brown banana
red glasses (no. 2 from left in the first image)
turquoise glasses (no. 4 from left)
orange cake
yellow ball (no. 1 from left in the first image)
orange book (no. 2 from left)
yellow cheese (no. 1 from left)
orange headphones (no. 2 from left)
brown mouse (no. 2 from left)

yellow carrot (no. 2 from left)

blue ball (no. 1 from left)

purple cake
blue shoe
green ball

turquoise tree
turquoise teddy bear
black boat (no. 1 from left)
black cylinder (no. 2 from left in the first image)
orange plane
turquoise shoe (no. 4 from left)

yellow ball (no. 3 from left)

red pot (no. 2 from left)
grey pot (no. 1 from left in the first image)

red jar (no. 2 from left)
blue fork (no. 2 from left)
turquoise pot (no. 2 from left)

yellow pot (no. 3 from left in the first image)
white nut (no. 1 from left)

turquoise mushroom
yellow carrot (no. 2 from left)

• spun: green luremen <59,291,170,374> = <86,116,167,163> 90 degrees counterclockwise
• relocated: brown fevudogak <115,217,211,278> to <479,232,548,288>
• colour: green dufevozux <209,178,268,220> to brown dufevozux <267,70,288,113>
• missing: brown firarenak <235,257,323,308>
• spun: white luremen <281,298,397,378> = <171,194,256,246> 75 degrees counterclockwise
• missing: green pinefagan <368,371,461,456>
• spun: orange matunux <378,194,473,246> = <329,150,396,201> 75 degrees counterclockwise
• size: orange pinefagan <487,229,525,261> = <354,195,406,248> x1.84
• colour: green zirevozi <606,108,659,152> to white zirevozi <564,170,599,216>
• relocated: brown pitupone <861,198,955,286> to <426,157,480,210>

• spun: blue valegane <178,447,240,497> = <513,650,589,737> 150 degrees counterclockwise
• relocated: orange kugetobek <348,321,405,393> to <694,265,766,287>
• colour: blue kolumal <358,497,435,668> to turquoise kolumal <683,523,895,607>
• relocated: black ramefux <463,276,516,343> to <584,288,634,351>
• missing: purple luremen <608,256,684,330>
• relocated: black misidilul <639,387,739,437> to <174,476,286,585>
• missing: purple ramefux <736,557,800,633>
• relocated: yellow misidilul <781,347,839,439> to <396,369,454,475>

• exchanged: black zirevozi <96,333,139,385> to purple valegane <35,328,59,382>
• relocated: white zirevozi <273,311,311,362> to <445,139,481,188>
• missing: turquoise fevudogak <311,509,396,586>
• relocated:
-----
WHAT IS BEING ASKED: What is needed is a verbatim copy of the data, complete from first line to last.

SOLUTION TO THE EXERCISE:
brown banana
red glasses (no. 2 from left in the first image)
turquoise glasses (no. 4 from left)
orange cake
yellow ball (no. 1 from left in the first image)
orange book (no. 2 from left)
yellow cheese (no. 1 from left)
orange headphones (no. 2 from left)
brown mouse (no. 2 from left)

yellow carrot (no. 2 from left)

blue ball (no. 1 from left)

purple cake
blue shoe
green ball

turquoise tree
turquoise teddy bear
black boat (no. 1 from left)
black cylinder (no. 2 from left in the first image)
orange plane
turquoise shoe (no. 4 from left)

yellow ball (no. 3 from left)

red pot (no. 2 from left)
grey pot (no. 1 from left in the first image)

red jar (no. 2 from left)
blue fork (no. 2 from left)
turquoise pot (no. 2 from left)

yellow pot (no. 3 from left in the first image)
white nut (no. 1 from left)

turquoise mushroom
yellow carrot (no. 2 from left)

• spun: green luremen <59,291,170,374> = <86,116,167,163> 90 degrees counterclockwise
• relocated: brown fevudogak <115,217,211,278> to <479,232,548,288>
• colour: green dufevozux <209,178,268,220> to brown dufevozux <267,70,288,113>
• missing: brown firarenak <235,257,323,308>
• spun: white luremen <281,298,397,378> = <171,194,256,246> 75 degrees counterclockwise
• missing: green pinefagan <368,371,461,456>
• spun: orange matunux <378,194,473,246> = <329,150,396,201> 75 degrees counterclockwise
• size: orange pinefagan <487,229,525,261> = <354,195,406,248> x1.84
• colour: green zirevozi <606,108,659,152> to white zirevozi <564,170,599,216>
• relocated: brown pitupone <861,198,955,286> to <426,157,480,210>

• spun: blue valegane <178,447,240,497> = <513,650,589,737> 150 degrees counterclockwise
• relocated: orange kugetobek <348,321,405,393> to <694,265,766,287>
• colour: blue kolumal <358,497,435,668> to turquoise kolumal <683,523,895,607>
• relocated: black ramefux <463,276,516,343> to <584,288,634,351>
• missing: purple luremen <608,256,684,330>
• relocated: black misidilul <639,387,739,437> to <174,476,286,585>
• missing: purple ramefux <736,557,800,633>
• relocated: yellow misidilul <781,347,839,439> to <396,369,454,475>

• exchanged: black zirevozi <96,333,139,385> to purple valegane <35,328,59,382>
• relocated: white zirevozi <273,311,311,362> to <445,139,481,188>
• missing: turquoise fevudogak <311,509,396,586>
• relocated:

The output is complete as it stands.